(EXERCISE AIM) Count the lines in the following data that include "gray". Please write only the number.

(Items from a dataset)
-------
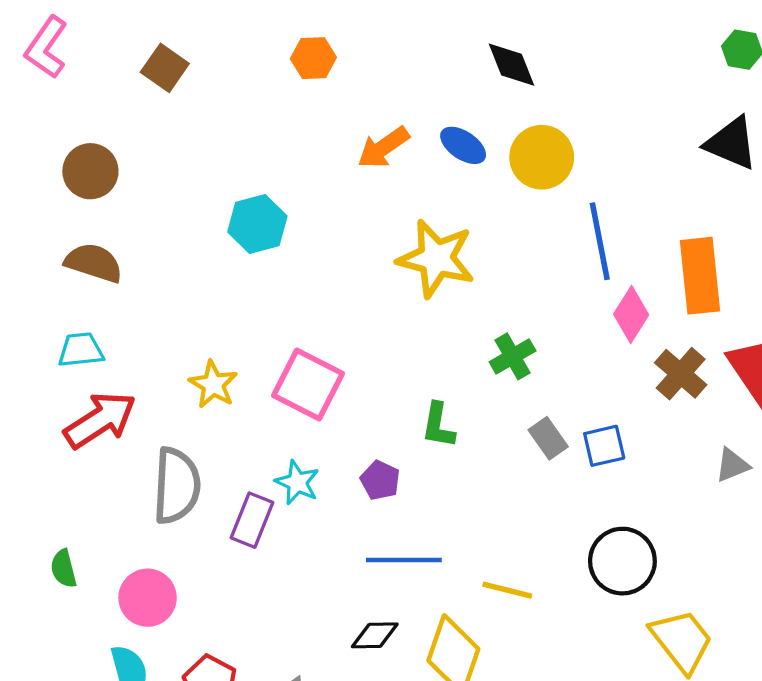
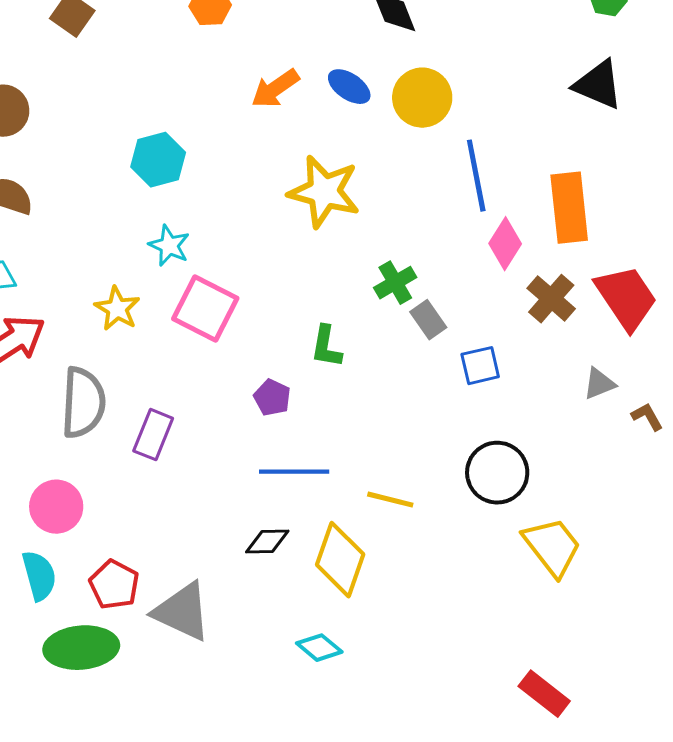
gray rectangle: (548, 438) -> (428, 320), moved
cyan star: (297, 482) -> (169, 246), moved

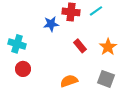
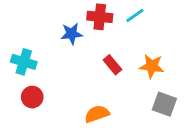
orange star: (108, 47) -> (152, 66), turned -30
gray square: (106, 79) -> (164, 104), moved

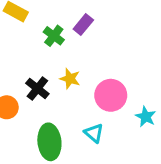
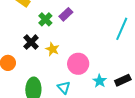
black cross: (37, 89) -> (31, 42), moved

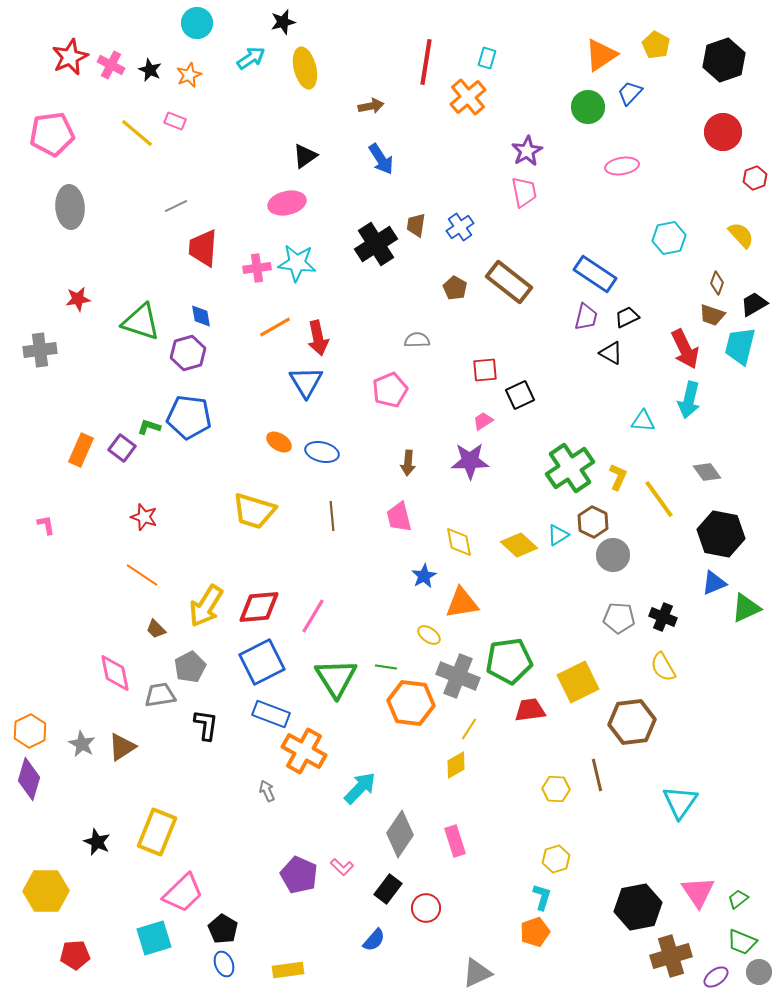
-------
(OUTPUT FOR THIS TASK) 2